The problem. From the records below, extract only the lines running from the line with "pink toothbrush [331,271,431,288]" to the line with "none -> green star [725,549,840,656]", both lines included, reproducing them exactly.

-----

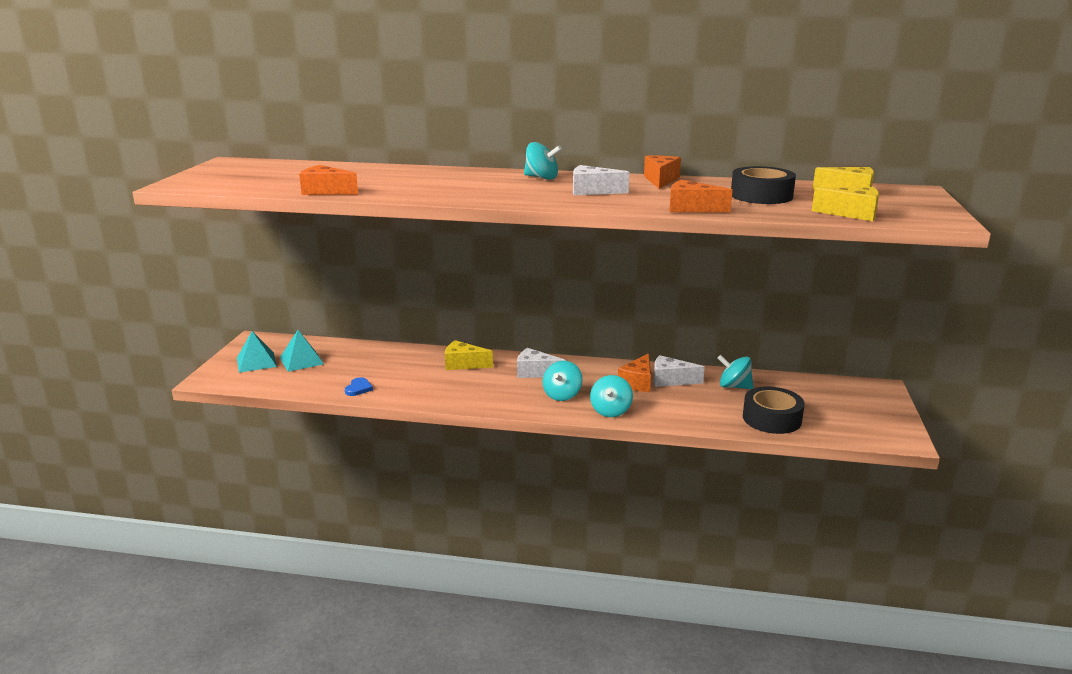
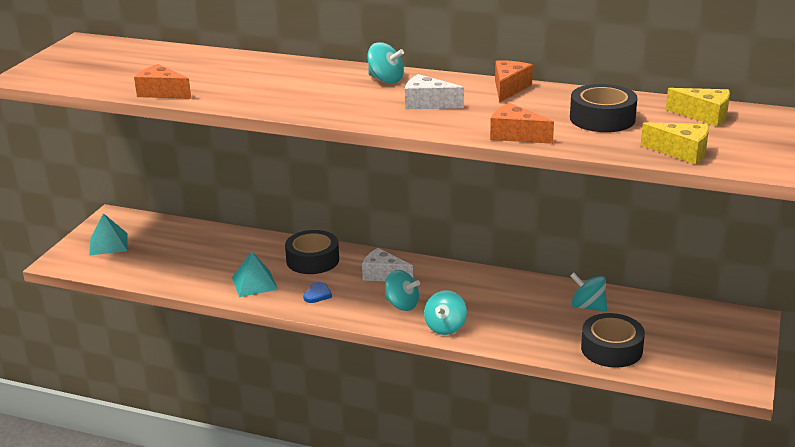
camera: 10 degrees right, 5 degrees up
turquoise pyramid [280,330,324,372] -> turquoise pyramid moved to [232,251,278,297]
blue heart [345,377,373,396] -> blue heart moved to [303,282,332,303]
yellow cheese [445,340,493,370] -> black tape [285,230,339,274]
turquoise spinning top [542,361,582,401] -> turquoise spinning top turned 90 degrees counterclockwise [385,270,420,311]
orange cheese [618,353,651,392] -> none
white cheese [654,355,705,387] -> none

-----

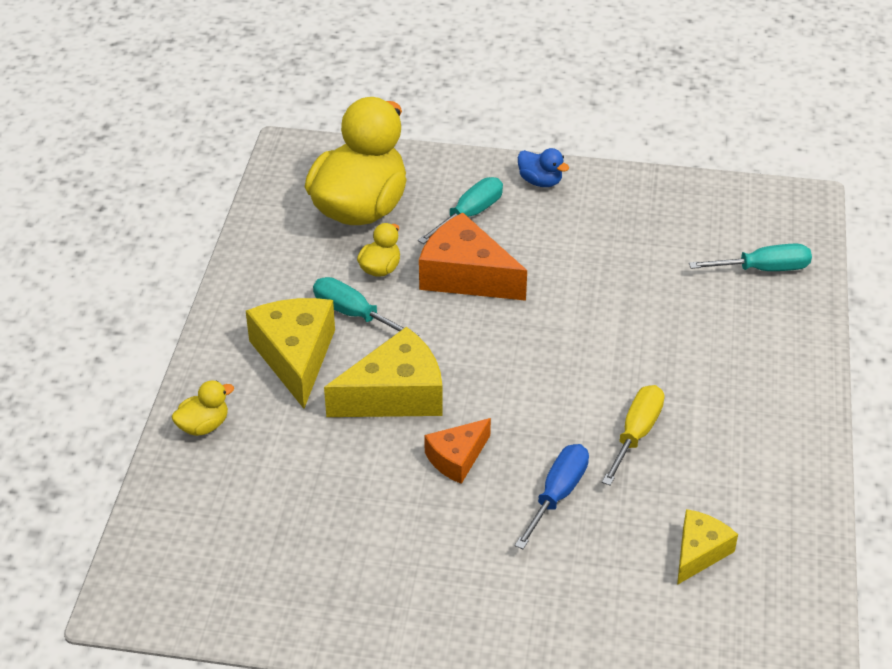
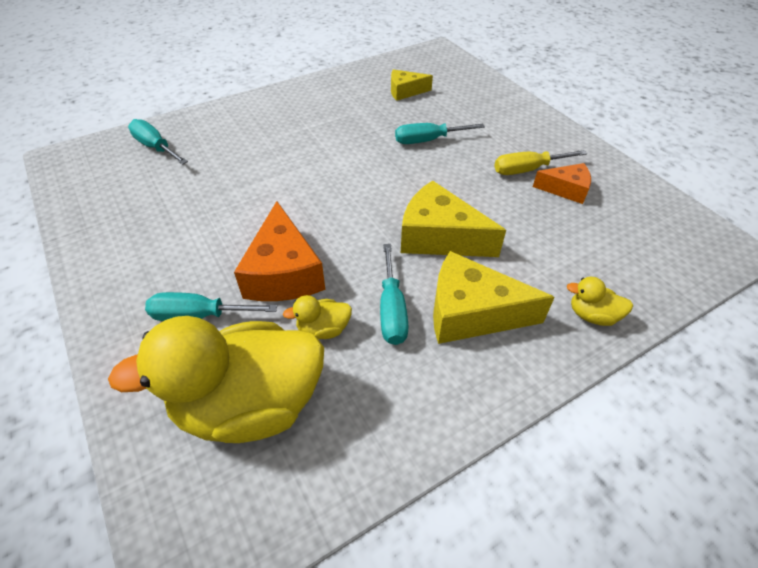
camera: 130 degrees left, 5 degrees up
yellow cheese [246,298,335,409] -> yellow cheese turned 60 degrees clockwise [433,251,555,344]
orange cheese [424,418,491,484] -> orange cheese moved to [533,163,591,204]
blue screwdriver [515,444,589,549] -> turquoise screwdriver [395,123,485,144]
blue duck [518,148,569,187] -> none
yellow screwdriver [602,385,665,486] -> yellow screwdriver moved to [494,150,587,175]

-----

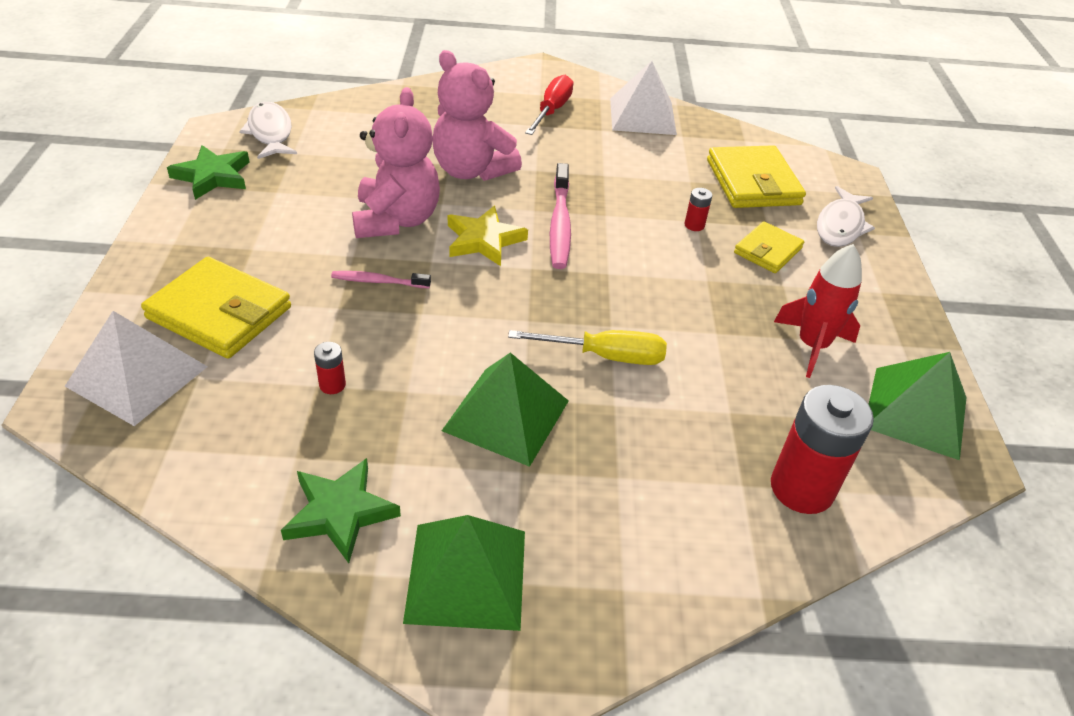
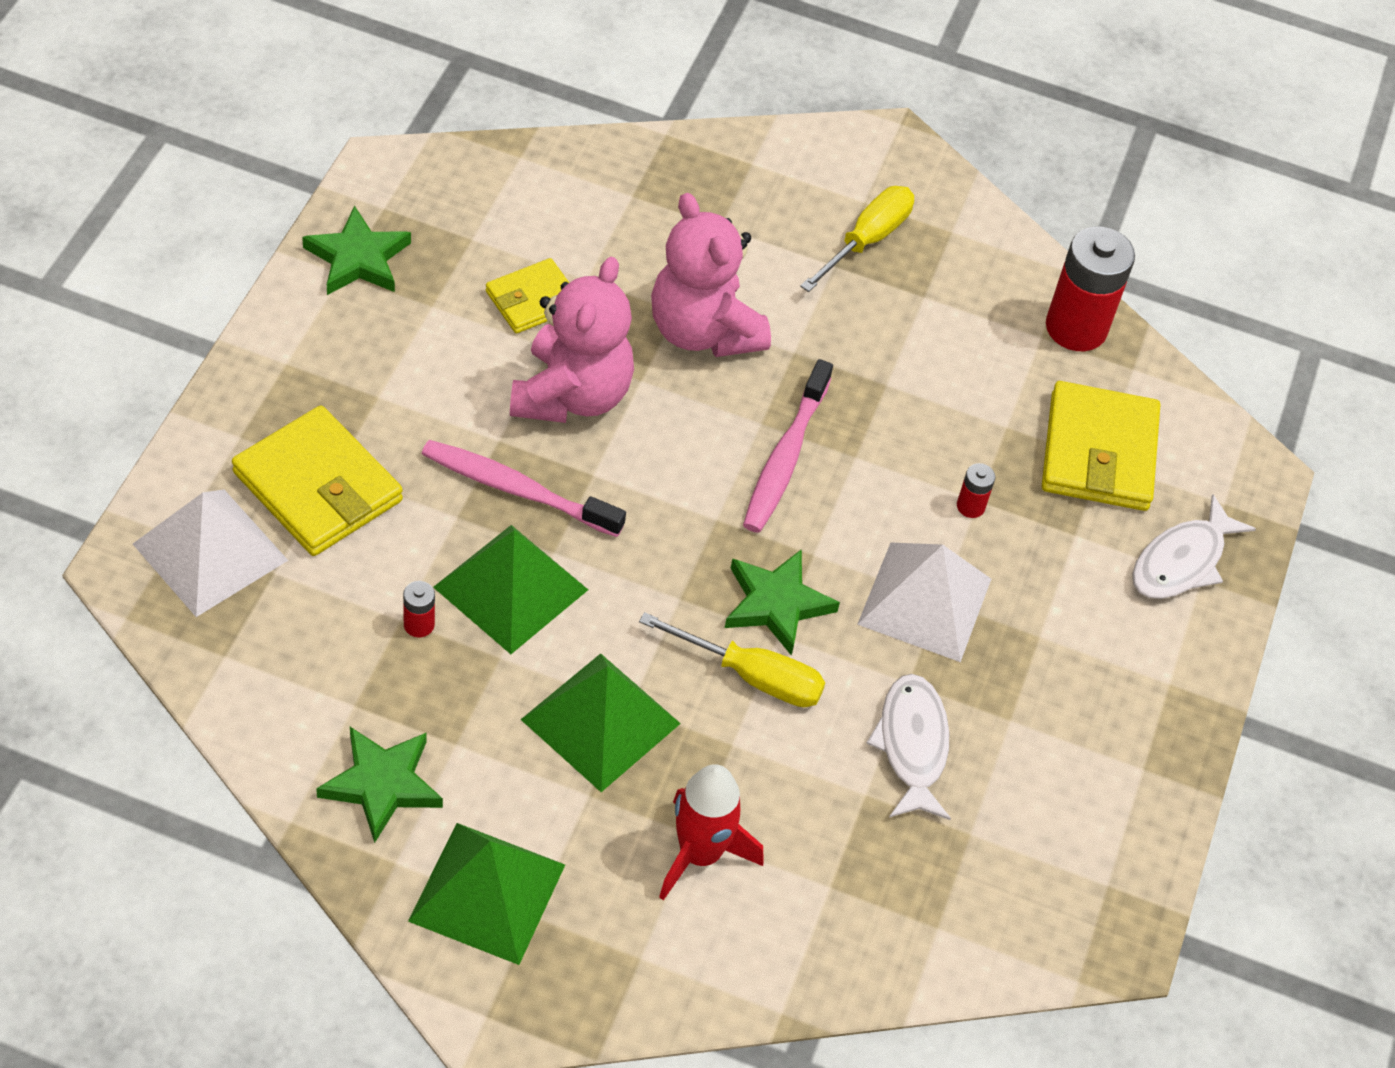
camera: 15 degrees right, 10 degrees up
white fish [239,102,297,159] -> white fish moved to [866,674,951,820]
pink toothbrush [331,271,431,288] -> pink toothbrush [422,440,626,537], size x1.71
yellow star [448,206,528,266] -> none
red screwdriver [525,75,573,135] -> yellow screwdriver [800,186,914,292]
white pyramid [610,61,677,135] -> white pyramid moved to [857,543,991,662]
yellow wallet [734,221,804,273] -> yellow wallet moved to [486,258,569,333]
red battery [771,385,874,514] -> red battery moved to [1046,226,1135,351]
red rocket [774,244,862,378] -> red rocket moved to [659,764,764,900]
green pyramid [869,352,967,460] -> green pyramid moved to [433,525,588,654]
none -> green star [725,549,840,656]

-----

Solution to the problem.
pink toothbrush [331,271,431,288] -> pink toothbrush [422,440,626,537], size x1.71
yellow star [448,206,528,266] -> none
red screwdriver [525,75,573,135] -> yellow screwdriver [800,186,914,292]
white pyramid [610,61,677,135] -> white pyramid moved to [857,543,991,662]
yellow wallet [734,221,804,273] -> yellow wallet moved to [486,258,569,333]
red battery [771,385,874,514] -> red battery moved to [1046,226,1135,351]
red rocket [774,244,862,378] -> red rocket moved to [659,764,764,900]
green pyramid [869,352,967,460] -> green pyramid moved to [433,525,588,654]
none -> green star [725,549,840,656]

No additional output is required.